Problem to work on:
The expected output is an exact copy of each line from the line with "(157, 196) = (567, 347): none -> red cupcake" through the end of the data below, with no pictures in it.

Data listing:
┄┄┄┄┄┄
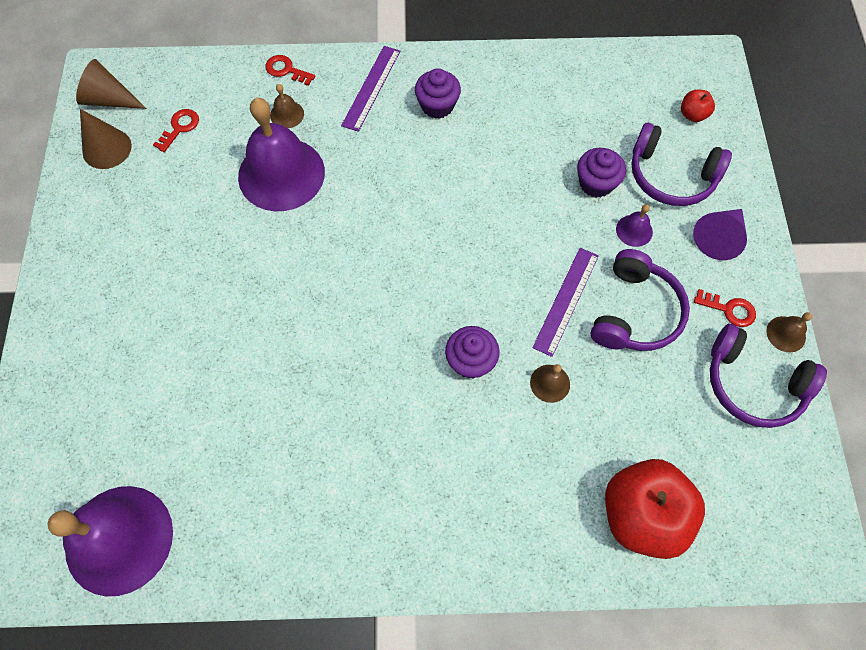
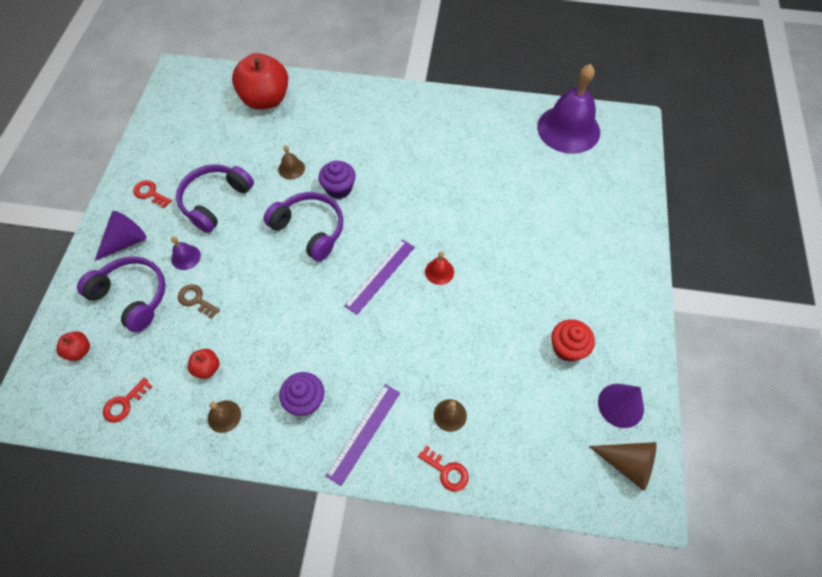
camera: 170 degrees left, 5 degrees down
(107, 148) = (620, 405): brown cone -> purple cone
(157, 196) = (567, 347): none -> red cupcake
(180, 128) = (553, 417): red key -> red key (124, 403)
(281, 174) = (459, 352): purple bell -> none
(313, 261) = (439, 271): none -> red bell
(550, 119) = (207, 368): none -> red apple
(566, 300) = (259, 216): purple ruler -> purple ruler (380, 276)
(596, 183) = (196, 300): purple cupcake -> brown key
(753, 384) = (163, 150): purple headphones -> purple headphones (310, 229)
(786, 334) = (122, 173): brown bell -> brown bell (224, 416)

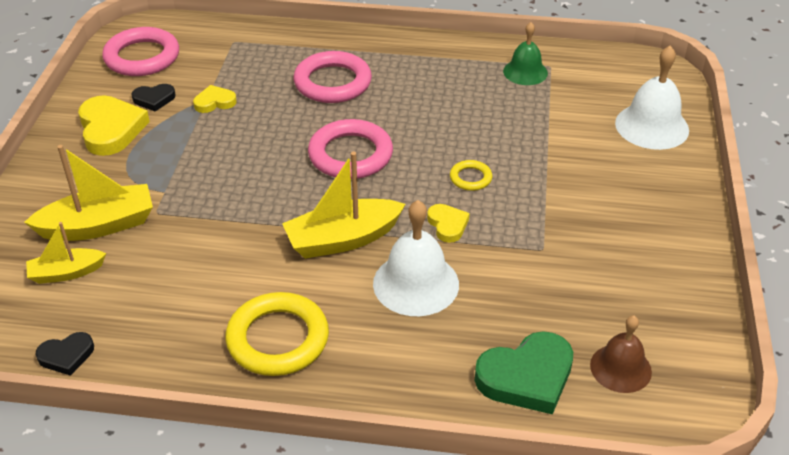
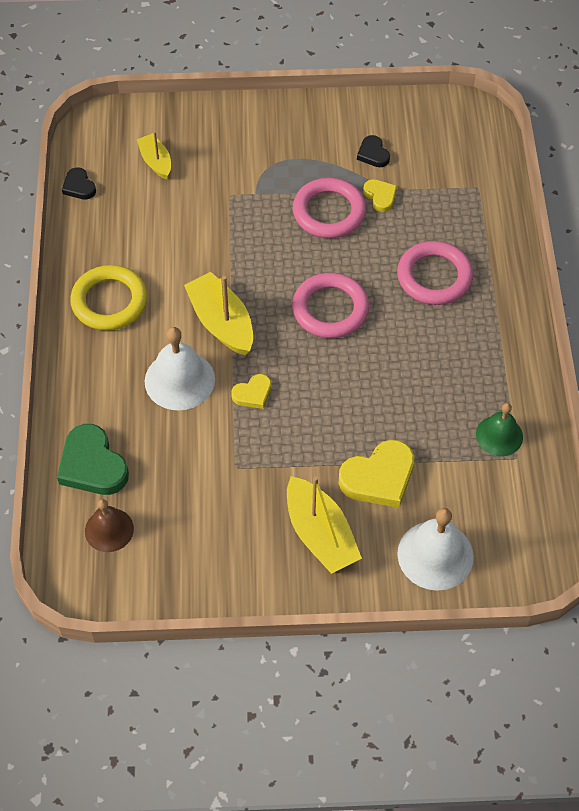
camera: 80 degrees right, 15 degrees up
(99, 225) = (208, 165): yellow boat -> yellow boat (320, 534)
(111, 129) = (325, 137): yellow heart -> yellow heart (379, 477)
(142, 57) = (433, 128): pink ring -> pink ring (329, 212)
(470, 178) = (318, 404): yellow ring -> none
┄┄┄┄┄┄
Response to this task:
(157, 196) = (567, 347): none -> red cupcake
(180, 128) = (553, 417): red key -> red key (124, 403)
(281, 174) = (459, 352): purple bell -> none
(313, 261) = (439, 271): none -> red bell
(550, 119) = (207, 368): none -> red apple
(566, 300) = (259, 216): purple ruler -> purple ruler (380, 276)
(596, 183) = (196, 300): purple cupcake -> brown key
(753, 384) = (163, 150): purple headphones -> purple headphones (310, 229)
(786, 334) = (122, 173): brown bell -> brown bell (224, 416)

camera: 80 degrees right, 15 degrees up
(99, 225) = (208, 165): yellow boat -> yellow boat (320, 534)
(111, 129) = (325, 137): yellow heart -> yellow heart (379, 477)
(142, 57) = (433, 128): pink ring -> pink ring (329, 212)
(470, 178) = (318, 404): yellow ring -> none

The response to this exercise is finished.